[Opening EXTRACTED RECORDS section]

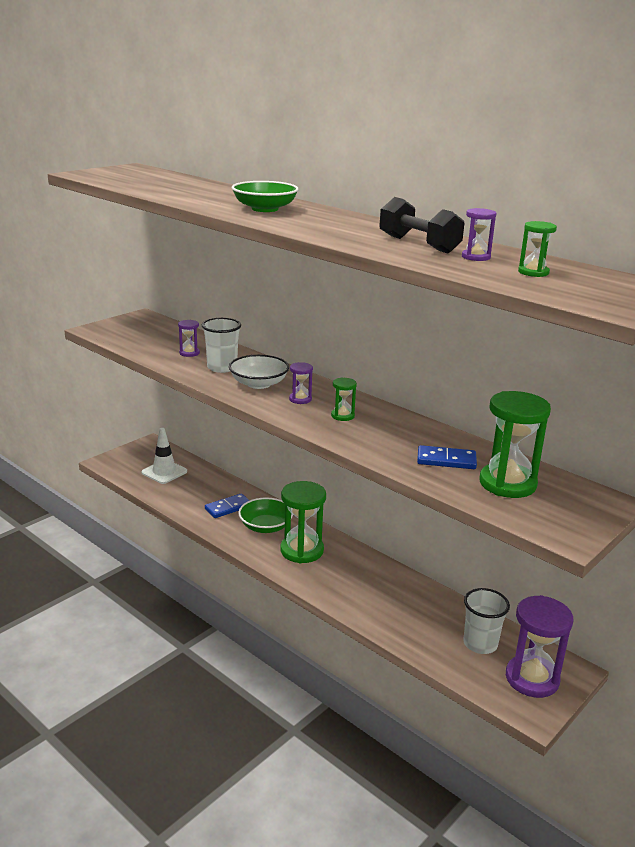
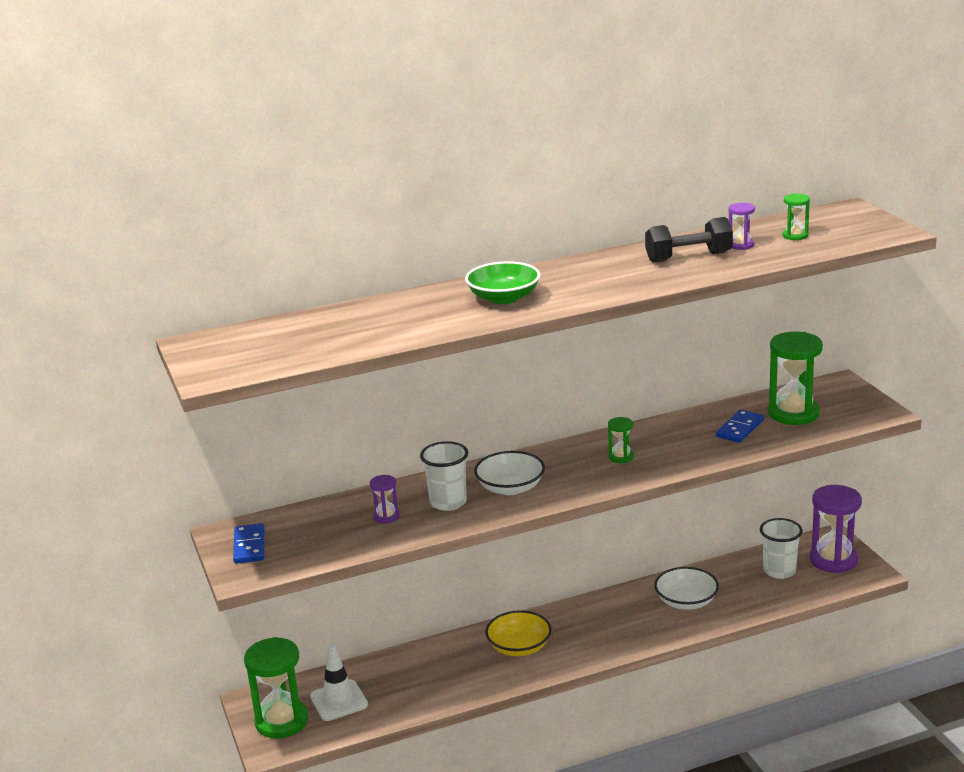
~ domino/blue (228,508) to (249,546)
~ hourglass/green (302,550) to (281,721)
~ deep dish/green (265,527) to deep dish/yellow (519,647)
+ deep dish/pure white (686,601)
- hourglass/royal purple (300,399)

[Closing EXTRACTED RECORDS section]
[Opening EXTRACTED RECORDS section]

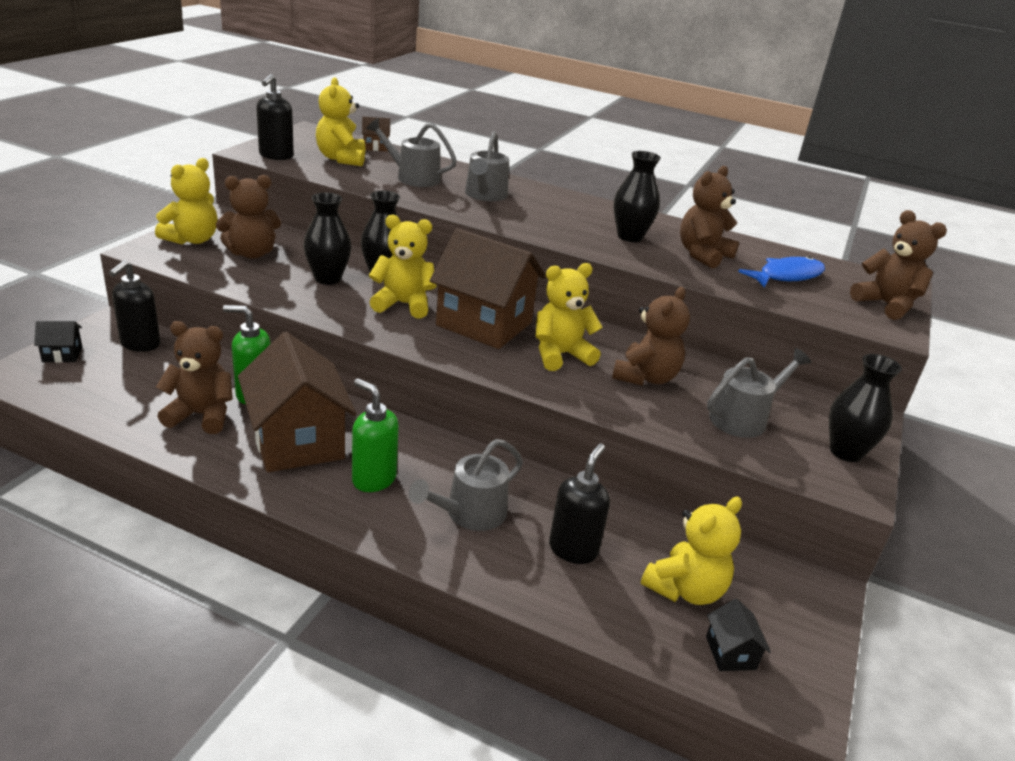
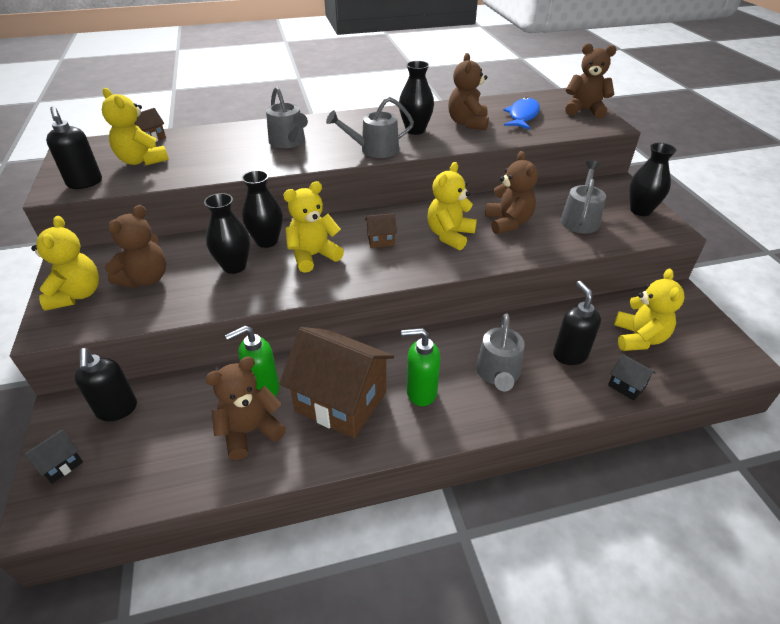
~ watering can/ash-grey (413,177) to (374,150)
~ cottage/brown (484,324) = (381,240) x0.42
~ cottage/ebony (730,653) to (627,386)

[Closing EXTRACTED RECORDS section]

▶ ABOUT THIS TASK
Could you restate word for word the lines above, from the one that contains "deep dish/yellow (519,647)" through the one that contains "- hourglass/royal purple (300,399)", and no others?

▶ YOUR SOLUTION
~ deep dish/green (265,527) to deep dish/yellow (519,647)
+ deep dish/pure white (686,601)
- hourglass/royal purple (300,399)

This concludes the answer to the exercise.